*** Block opens ***
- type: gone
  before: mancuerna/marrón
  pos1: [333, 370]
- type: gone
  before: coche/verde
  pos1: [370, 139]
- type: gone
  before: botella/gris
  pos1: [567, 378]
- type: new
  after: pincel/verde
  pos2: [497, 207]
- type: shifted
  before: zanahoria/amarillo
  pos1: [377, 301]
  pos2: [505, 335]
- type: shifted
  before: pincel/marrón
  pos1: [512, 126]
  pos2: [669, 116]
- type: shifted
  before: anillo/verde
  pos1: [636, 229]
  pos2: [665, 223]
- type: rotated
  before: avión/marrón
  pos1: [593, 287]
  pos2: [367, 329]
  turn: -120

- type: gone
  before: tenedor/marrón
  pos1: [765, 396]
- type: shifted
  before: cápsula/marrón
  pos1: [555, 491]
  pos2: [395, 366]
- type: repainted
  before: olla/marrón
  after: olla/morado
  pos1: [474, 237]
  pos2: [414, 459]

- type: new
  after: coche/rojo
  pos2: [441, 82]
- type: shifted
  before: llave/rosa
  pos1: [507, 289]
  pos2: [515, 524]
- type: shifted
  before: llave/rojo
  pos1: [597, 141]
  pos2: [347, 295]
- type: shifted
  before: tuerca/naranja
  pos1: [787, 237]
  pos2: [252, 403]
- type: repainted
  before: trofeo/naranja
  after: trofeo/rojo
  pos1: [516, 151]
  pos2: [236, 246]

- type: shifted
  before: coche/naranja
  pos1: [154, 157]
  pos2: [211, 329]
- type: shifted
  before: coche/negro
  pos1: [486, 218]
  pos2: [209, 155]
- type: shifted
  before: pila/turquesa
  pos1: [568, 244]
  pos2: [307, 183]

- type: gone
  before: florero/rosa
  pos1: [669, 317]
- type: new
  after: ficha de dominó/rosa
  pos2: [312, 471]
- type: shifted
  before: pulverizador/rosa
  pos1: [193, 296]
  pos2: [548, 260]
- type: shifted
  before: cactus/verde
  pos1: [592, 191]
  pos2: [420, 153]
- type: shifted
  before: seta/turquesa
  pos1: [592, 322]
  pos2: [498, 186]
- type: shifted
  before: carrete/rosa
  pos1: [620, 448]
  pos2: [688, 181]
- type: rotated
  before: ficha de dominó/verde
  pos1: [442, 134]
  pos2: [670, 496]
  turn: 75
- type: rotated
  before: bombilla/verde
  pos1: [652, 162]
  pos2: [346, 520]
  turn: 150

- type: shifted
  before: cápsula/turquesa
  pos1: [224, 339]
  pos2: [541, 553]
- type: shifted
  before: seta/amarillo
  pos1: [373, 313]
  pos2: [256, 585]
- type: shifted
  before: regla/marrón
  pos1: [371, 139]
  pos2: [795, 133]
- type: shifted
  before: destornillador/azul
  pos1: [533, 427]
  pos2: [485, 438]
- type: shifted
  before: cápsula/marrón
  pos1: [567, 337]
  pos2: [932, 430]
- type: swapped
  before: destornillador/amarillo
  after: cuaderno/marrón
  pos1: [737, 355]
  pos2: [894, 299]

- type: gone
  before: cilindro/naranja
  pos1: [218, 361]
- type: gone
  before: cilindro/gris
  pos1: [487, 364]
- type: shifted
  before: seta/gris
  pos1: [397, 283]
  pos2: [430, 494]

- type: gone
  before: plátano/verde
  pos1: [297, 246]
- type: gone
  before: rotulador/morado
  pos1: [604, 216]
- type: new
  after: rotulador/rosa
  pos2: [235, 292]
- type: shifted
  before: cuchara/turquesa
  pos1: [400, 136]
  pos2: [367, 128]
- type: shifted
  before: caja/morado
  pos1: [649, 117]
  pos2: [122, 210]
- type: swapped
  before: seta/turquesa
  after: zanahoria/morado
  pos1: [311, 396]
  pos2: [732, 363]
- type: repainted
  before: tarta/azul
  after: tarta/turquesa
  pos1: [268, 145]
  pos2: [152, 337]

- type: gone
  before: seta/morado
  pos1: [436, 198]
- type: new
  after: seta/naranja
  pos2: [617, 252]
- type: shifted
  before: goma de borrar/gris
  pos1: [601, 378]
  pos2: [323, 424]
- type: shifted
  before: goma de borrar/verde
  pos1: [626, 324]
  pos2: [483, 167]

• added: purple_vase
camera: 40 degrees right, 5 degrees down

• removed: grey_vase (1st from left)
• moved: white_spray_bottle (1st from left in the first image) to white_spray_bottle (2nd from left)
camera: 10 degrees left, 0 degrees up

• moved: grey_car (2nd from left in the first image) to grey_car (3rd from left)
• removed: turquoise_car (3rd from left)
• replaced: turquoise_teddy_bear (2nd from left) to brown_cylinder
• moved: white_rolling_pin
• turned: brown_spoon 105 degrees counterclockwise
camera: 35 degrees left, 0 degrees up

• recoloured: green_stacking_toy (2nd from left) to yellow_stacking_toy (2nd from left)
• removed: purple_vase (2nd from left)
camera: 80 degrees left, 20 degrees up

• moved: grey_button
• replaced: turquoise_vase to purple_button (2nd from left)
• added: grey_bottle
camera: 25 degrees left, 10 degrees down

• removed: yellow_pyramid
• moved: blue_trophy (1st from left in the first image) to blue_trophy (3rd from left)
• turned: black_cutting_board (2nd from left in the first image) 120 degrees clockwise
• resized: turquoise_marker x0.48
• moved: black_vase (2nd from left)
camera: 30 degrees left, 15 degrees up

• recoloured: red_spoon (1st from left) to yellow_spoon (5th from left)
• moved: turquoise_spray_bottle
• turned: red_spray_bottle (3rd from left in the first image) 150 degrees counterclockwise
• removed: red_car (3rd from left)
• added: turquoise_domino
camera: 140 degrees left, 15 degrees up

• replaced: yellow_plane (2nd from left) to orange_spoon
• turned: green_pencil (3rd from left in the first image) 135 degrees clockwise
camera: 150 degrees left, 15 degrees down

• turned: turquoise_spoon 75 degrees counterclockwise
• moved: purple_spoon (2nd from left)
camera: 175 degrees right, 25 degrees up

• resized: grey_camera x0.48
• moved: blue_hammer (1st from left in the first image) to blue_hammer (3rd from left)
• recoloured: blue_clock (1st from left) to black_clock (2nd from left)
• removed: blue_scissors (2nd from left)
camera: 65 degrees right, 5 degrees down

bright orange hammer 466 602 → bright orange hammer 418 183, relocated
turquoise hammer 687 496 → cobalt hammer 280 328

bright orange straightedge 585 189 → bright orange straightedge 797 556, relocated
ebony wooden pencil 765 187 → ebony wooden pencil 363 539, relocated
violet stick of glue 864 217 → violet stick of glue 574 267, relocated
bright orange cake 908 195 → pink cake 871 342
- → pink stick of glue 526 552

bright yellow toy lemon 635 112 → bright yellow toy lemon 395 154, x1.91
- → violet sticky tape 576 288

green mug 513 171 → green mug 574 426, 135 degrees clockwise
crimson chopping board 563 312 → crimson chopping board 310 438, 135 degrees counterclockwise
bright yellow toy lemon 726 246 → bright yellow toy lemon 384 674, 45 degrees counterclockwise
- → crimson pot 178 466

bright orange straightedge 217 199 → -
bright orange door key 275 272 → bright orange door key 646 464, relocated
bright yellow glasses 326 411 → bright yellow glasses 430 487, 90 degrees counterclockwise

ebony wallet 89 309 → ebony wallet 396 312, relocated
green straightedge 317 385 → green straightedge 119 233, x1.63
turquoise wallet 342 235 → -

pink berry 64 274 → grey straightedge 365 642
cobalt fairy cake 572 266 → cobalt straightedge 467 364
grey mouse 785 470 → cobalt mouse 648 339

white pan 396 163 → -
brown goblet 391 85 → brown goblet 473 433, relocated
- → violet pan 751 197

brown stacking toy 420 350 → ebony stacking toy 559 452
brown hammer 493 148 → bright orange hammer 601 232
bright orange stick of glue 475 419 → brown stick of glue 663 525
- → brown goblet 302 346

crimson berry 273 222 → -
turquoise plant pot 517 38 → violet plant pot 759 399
*** Block closes ***
- ACTIVITY:
The expected answer is a copy of each line in the listing above that contains "pincel".

- SOLVED PROBLEM:
  after: pincel/verde
  before: pincel/marrón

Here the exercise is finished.